Material provided →
▬▬▬
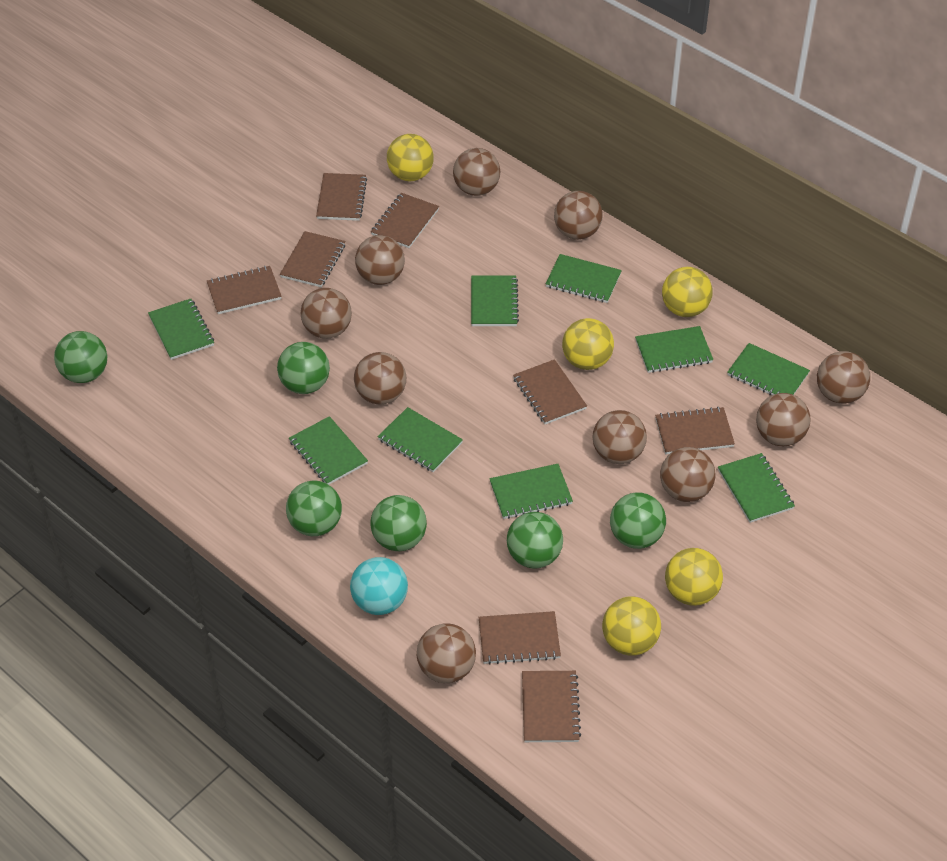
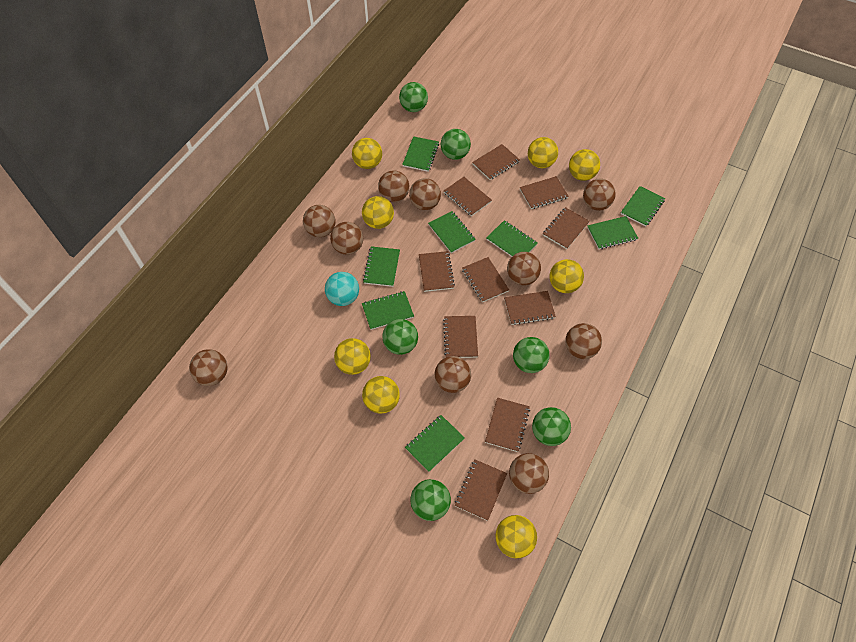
brown notebook: 8 -> 10
green notebook: 9 -> 8
yellow ball: 5 -> 8

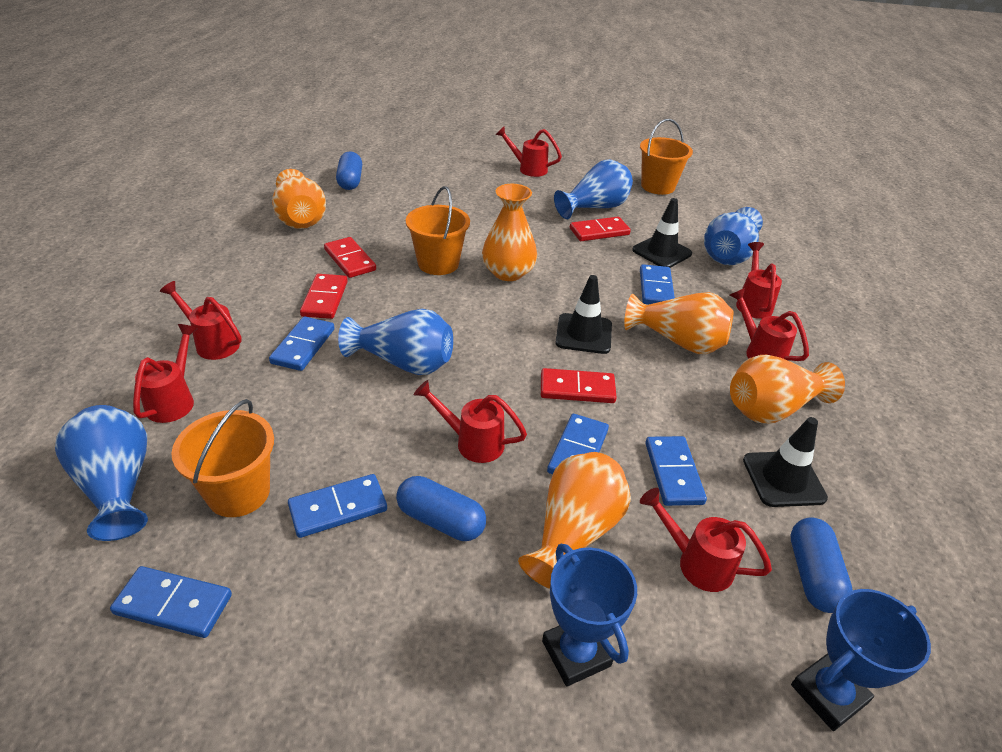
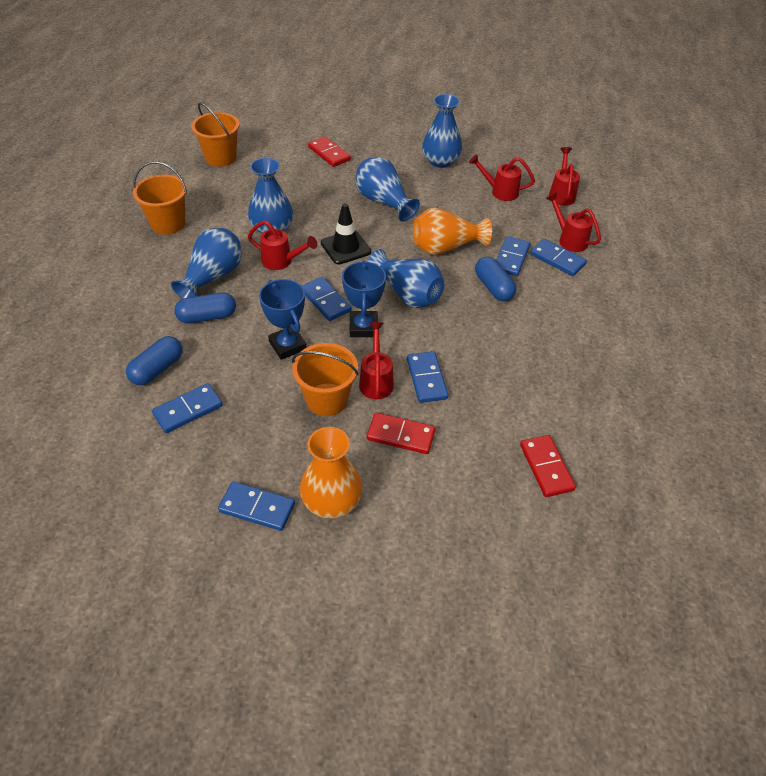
black traffic cone: 3 -> 1
blue vase: 4 -> 5
orange vase: 5 -> 2
red domino: 4 -> 3
red watering can: 7 -> 5

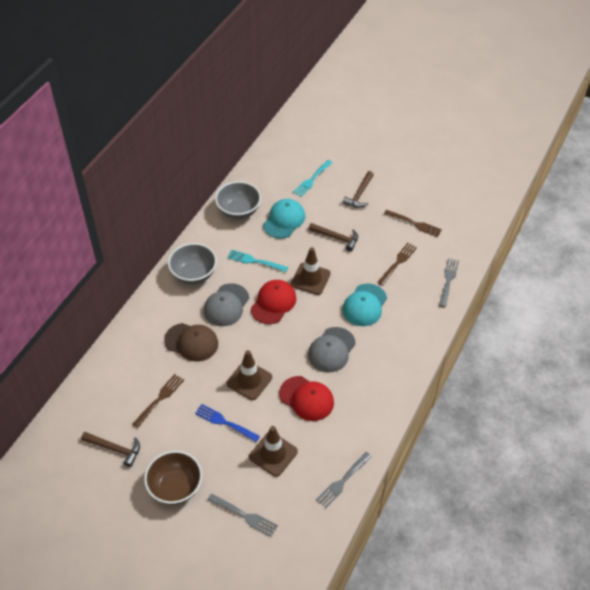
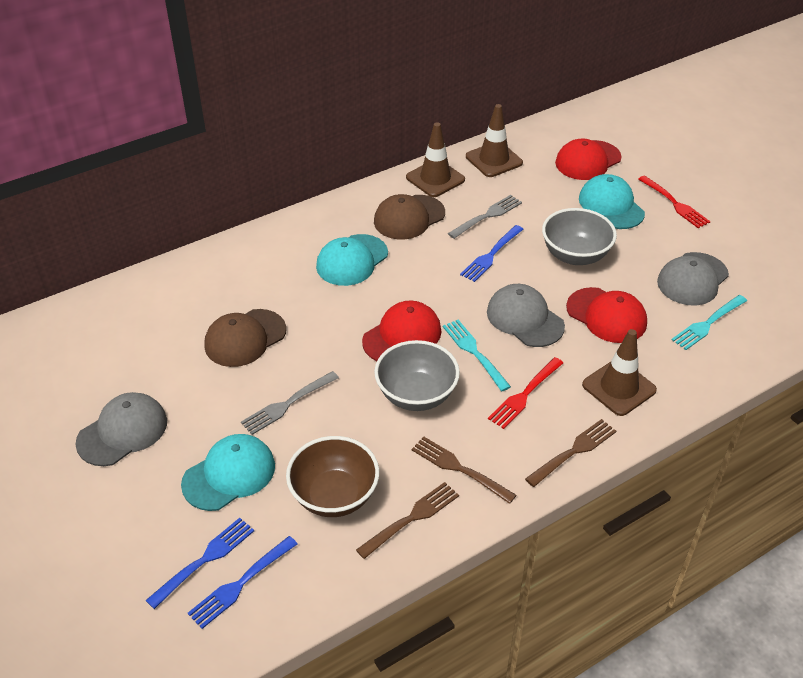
blue fork: 1 -> 3
brown cap: 1 -> 2
brown hammer: 3 -> 0
grey cap: 2 -> 3
grey fork: 3 -> 2
red cap: 2 -> 3
red fork: 0 -> 2
turquoise cap: 2 -> 3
▬▬▬
Problem → The lines you need run from the one containing "grey cap: 2 -> 3" to the end of the listing. Output exactly those, both ends included.

Task result →
grey cap: 2 -> 3
grey fork: 3 -> 2
red cap: 2 -> 3
red fork: 0 -> 2
turquoise cap: 2 -> 3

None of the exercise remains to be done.